The records -
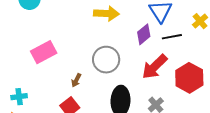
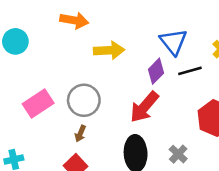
gray circle: (106, 60) -> (84, 100), moved
red arrow: (155, 67) -> (144, 107), moved

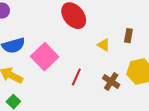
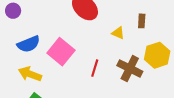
brown cross: (111, 82) -> (130, 68), size x1.4

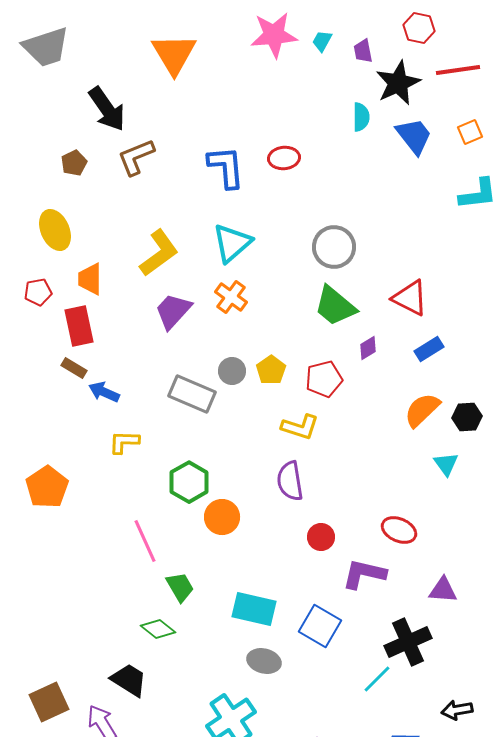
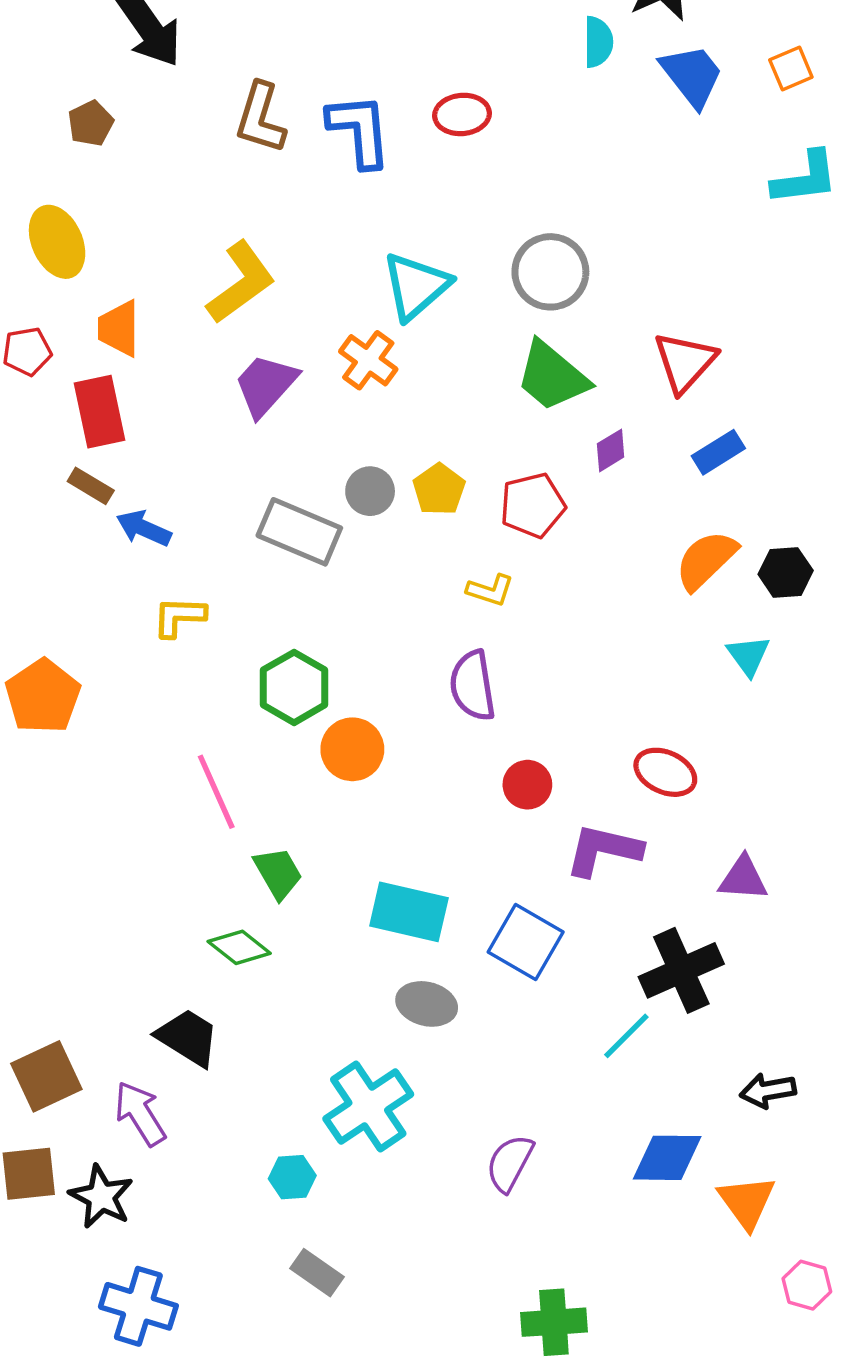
brown L-shape: (136, 157) -> (260, 118), moved, turned -51
cyan triangle: (232, 243) -> (416, 286), moved
red triangle: (410, 298) -> (685, 362), turned 45
yellow L-shape: (300, 427) -> (490, 590), size x0.7

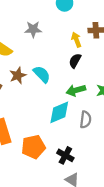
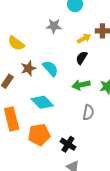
gray star: (33, 29) -> (54, 26), moved
yellow arrow: (76, 40) -> (84, 38), turned 80
cyan diamond: (59, 112) -> (42, 102), moved, turned 65

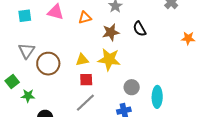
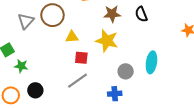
yellow triangle: (82, 60) -> (72, 37), moved
brown circle: (48, 64) -> (52, 15), moved
cyan ellipse: (157, 97) -> (151, 62), moved

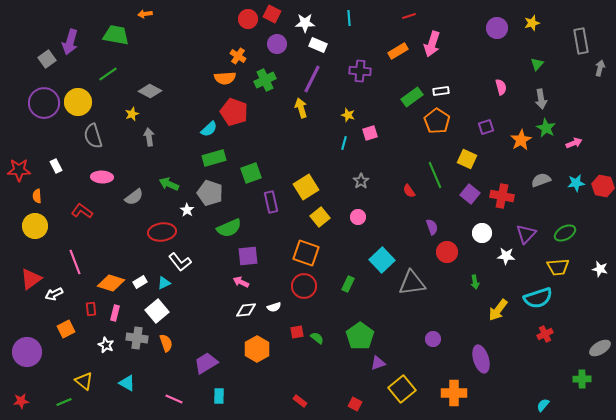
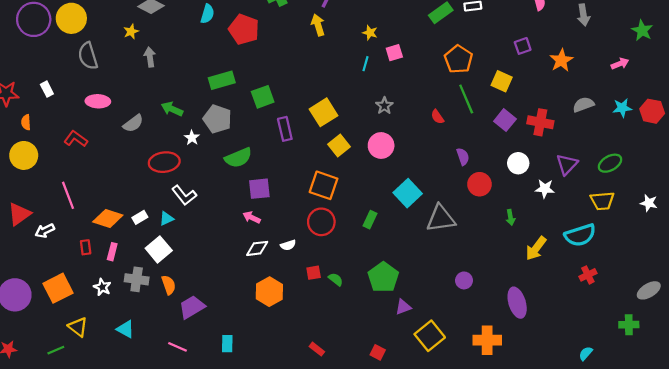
orange pentagon: (437, 121) -> (458, 59), moved
green star: (546, 128) -> (642, 30), moved
cyan semicircle: (209, 129) -> (207, 14), moved, turned -30
pink circle: (358, 217) -> (381, 146), size x1.5
orange square: (66, 329) -> (58, 288), moved, size x1.5
purple trapezoid: (206, 363) -> (192, 307), moved

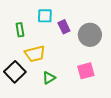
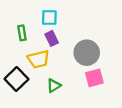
purple rectangle: (64, 27) -> (52, 38), moved
gray circle: (90, 35) -> (87, 53), moved

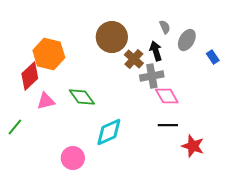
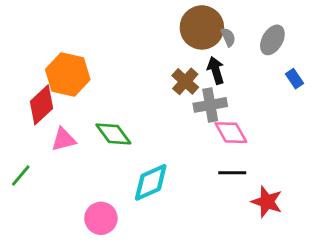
brown circle: (112, 37) -> (202, 27), moved
gray ellipse: (187, 40) -> (272, 40), moved

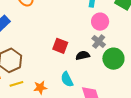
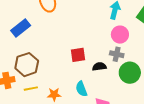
gray cross: (99, 42) -> (117, 54), turned -32
red square: (60, 46) -> (78, 55), turned -35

Action item - If a line in the material above contains "square", show that line.

Problem solution -
orange square: (66, 329) -> (58, 288), moved, size x1.5
red square: (60, 46) -> (78, 55), turned -35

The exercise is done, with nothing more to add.